_Your task_:
Every single record needs to be restated word for word.

◇ ◇ ◇ ◇ ◇

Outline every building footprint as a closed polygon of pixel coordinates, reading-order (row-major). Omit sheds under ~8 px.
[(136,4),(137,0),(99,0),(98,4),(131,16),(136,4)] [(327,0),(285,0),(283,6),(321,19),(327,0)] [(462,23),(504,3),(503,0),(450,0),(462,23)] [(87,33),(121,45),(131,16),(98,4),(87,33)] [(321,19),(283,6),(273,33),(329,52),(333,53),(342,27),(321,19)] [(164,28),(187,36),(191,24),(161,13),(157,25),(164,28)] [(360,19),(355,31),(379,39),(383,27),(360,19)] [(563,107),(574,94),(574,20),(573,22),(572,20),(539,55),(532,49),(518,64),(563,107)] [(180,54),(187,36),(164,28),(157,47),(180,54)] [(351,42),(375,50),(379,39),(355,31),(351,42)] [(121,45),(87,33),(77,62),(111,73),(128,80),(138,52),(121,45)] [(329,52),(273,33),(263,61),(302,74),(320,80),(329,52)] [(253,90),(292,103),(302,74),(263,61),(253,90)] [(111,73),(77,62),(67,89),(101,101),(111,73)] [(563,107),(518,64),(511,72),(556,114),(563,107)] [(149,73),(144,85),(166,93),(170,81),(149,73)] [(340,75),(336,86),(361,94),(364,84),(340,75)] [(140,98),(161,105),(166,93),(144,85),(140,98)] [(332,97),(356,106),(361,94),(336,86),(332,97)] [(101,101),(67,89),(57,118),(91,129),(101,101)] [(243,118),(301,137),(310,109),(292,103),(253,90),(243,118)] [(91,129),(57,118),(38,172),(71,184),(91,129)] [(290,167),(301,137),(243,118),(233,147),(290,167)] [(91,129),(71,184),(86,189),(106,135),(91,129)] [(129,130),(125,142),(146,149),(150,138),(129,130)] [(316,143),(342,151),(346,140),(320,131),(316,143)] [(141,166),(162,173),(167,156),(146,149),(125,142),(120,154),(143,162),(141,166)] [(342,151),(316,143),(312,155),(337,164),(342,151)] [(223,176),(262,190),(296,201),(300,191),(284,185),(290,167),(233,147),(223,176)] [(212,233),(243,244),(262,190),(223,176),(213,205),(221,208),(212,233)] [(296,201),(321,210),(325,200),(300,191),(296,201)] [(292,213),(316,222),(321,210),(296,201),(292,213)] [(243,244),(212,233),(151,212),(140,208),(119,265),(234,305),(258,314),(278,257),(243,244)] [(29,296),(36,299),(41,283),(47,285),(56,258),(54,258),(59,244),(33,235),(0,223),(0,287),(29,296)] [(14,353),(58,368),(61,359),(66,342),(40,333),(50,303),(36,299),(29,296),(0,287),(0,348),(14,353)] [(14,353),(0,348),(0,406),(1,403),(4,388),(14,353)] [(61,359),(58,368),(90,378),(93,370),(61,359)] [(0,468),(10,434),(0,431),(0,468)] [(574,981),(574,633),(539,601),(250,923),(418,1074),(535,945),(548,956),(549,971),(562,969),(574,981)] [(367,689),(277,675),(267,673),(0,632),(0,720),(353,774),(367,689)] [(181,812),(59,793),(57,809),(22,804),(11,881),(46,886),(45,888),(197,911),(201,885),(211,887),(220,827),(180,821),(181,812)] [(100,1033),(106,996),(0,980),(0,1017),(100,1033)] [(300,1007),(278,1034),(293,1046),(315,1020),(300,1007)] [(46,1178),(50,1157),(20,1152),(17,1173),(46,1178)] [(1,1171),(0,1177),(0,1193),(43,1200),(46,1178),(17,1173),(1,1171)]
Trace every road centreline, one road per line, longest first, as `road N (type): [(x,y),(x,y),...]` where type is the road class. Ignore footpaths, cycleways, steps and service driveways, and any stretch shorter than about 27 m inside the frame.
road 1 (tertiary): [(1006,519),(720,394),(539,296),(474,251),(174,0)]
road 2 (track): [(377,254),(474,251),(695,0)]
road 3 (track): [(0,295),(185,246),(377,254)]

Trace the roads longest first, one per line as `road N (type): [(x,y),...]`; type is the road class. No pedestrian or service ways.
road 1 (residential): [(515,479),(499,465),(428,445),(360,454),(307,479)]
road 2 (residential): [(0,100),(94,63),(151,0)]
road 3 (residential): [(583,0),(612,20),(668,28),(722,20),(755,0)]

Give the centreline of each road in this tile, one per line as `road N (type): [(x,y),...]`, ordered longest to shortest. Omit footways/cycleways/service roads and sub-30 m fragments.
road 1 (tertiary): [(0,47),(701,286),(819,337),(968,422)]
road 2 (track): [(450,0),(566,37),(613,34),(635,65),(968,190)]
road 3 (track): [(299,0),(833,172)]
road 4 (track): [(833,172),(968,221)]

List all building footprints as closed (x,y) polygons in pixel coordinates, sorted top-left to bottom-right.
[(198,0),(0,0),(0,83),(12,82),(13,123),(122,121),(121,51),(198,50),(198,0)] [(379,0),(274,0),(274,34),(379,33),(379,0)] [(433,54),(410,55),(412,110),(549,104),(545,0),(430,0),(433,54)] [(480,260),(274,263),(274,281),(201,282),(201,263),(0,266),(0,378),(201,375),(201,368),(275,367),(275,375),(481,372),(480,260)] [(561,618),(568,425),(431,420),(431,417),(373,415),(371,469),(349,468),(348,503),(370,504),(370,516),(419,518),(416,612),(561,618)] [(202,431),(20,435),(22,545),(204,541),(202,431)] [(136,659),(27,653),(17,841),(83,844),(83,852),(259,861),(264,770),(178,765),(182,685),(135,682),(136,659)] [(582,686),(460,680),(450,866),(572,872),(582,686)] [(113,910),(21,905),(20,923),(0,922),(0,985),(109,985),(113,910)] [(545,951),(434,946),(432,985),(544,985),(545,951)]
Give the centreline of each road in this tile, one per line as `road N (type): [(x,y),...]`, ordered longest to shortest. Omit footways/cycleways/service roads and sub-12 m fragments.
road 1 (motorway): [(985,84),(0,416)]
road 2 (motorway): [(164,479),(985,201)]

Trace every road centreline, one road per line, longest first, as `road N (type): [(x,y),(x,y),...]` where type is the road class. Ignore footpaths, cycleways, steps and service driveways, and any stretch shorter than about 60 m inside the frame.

◇ ◇ ◇ ◇ ◇

_Exercise output_:
Outline every building footprint as a closed polygon of pixel coordinates, reading-order (row-major). Omit sheds under ~8 px.
[(136,4),(137,0),(99,0),(98,4),(131,16),(136,4)] [(327,0),(285,0),(283,6),(321,19),(327,0)] [(462,23),(504,3),(503,0),(450,0),(462,23)] [(87,33),(121,45),(131,16),(98,4),(87,33)] [(321,19),(283,6),(273,33),(329,52),(333,53),(342,27),(321,19)] [(164,28),(187,36),(191,24),(161,13),(157,25),(164,28)] [(360,19),(355,31),(379,39),(383,27),(360,19)] [(563,107),(574,94),(574,20),(573,22),(572,20),(539,55),(532,49),(518,64),(563,107)] [(180,54),(187,36),(164,28),(157,47),(180,54)] [(351,42),(375,50),(379,39),(355,31),(351,42)] [(121,45),(87,33),(77,62),(111,73),(128,80),(138,52),(121,45)] [(329,52),(273,33),(263,61),(302,74),(320,80),(329,52)] [(253,90),(292,103),(302,74),(263,61),(253,90)] [(111,73),(77,62),(67,89),(101,101),(111,73)] [(563,107),(518,64),(511,72),(556,114),(563,107)] [(149,73),(144,85),(166,93),(170,81),(149,73)] [(340,75),(336,86),(361,94),(364,84),(340,75)] [(140,98),(161,105),(166,93),(144,85),(140,98)] [(332,97),(356,106),(361,94),(336,86),(332,97)] [(101,101),(67,89),(57,118),(91,129),(101,101)] [(243,118),(301,137),(310,109),(292,103),(253,90),(243,118)] [(91,129),(57,118),(38,172),(71,184),(91,129)] [(290,167),(301,137),(243,118),(233,147),(290,167)] [(91,129),(71,184),(86,189),(106,135),(91,129)] [(129,130),(125,142),(146,149),(150,138),(129,130)] [(316,143),(342,151),(346,140),(320,131),(316,143)] [(141,166),(162,173),(167,156),(146,149),(125,142),(120,154),(143,162),(141,166)] [(342,151),(316,143),(312,155),(337,164),(342,151)] [(223,176),(262,190),(296,201),(300,191),(284,185),(290,167),(233,147),(223,176)] [(212,233),(243,244),(262,190),(223,176),(213,205),(221,208),(212,233)] [(296,201),(321,210),(325,200),(300,191),(296,201)] [(292,213),(316,222),(321,210),(296,201),(292,213)] [(243,244),(212,233),(151,212),(140,208),(119,265),(234,305),(258,314),(278,257),(243,244)] [(29,296),(36,299),(41,283),(47,285),(56,258),(54,258),(59,244),(33,235),(0,223),(0,287),(29,296)] [(14,353),(58,368),(61,359),(66,342),(40,333),(50,303),(36,299),(29,296),(0,287),(0,348),(14,353)] [(14,353),(0,348),(0,406),(1,403),(4,388),(14,353)] [(61,359),(58,368),(90,378),(93,370),(61,359)] [(0,468),(10,434),(0,431),(0,468)] [(574,981),(574,633),(539,601),(250,923),(418,1074),(535,945),(548,956),(549,971),(562,969),(574,981)] [(367,689),(277,675),(267,673),(0,632),(0,720),(353,774),(367,689)] [(181,812),(59,793),(57,809),(22,804),(11,881),(46,886),(45,888),(197,911),(201,885),(211,887),(220,827),(180,821),(181,812)] [(100,1033),(106,996),(0,980),(0,1017),(100,1033)] [(300,1007),(278,1034),(293,1046),(315,1020),(300,1007)] [(46,1178),(50,1157),(20,1152),(17,1173),(46,1178)] [(1,1171),(0,1177),(0,1193),(43,1200),(46,1178),(17,1173),(1,1171)]
Trace every road centreline, one road per line, longest first, as `road N (type): [(x,y),(x,y),...]` where type is the road class. Ignore footpaths, cycleways, steps and service driveways, and any stretch shorter than about 27 m inside the frame.
road 1 (tertiary): [(1006,519),(720,394),(539,296),(474,251),(174,0)]
road 2 (track): [(377,254),(474,251),(695,0)]
road 3 (track): [(0,295),(185,246),(377,254)]

Trace the roads longest first, one per line as `road N (type): [(x,y),...]`; type is the road class. No pedestrian or service ways.
road 1 (residential): [(515,479),(499,465),(428,445),(360,454),(307,479)]
road 2 (residential): [(0,100),(94,63),(151,0)]
road 3 (residential): [(583,0),(612,20),(668,28),(722,20),(755,0)]

Give the centreline of each road in this tile, one per line as `road N (type): [(x,y),...]`, ordered longest to shortest. Omit footways/cycleways/service roads and sub-30 m fragments.
road 1 (tertiary): [(0,47),(701,286),(819,337),(968,422)]
road 2 (track): [(450,0),(566,37),(613,34),(635,65),(968,190)]
road 3 (track): [(299,0),(833,172)]
road 4 (track): [(833,172),(968,221)]

List all building footprints as closed (x,y) polygons in pixel coordinates, sorted top-left to bottom-right.
[(198,0),(0,0),(0,83),(12,82),(13,123),(122,121),(121,51),(198,50),(198,0)] [(379,0),(274,0),(274,34),(379,33),(379,0)] [(433,54),(410,55),(412,110),(549,104),(545,0),(430,0),(433,54)] [(480,260),(274,263),(274,281),(201,282),(201,263),(0,266),(0,378),(201,375),(201,368),(275,367),(275,375),(481,372),(480,260)] [(561,618),(568,425),(431,420),(431,417),(373,415),(371,469),(349,468),(348,503),(370,504),(370,516),(419,518),(416,612),(561,618)] [(202,431),(20,435),(22,545),(204,541),(202,431)] [(136,659),(27,653),(17,841),(83,844),(83,852),(259,861),(264,770),(178,765),(182,685),(135,682),(136,659)] [(582,686),(460,680),(450,866),(572,872),(582,686)] [(113,910),(21,905),(20,923),(0,922),(0,985),(109,985),(113,910)] [(545,951),(434,946),(432,985),(544,985),(545,951)]
Give the centreline of each road in this tile, one per line as `road N (type): [(x,y),...]`, ordered longest to shortest. Omit footways/cycleways/service roads and sub-12 m fragments.
road 1 (motorway): [(985,84),(0,416)]
road 2 (motorway): [(164,479),(985,201)]

Trace every road centreline, one road per line, longest first, as `road N (type): [(x,y),(x,y),...]` where type is the road class. Ignore footpaths, cycleways, steps and service driveways, and any stretch shorter than about 60 m inside the frame.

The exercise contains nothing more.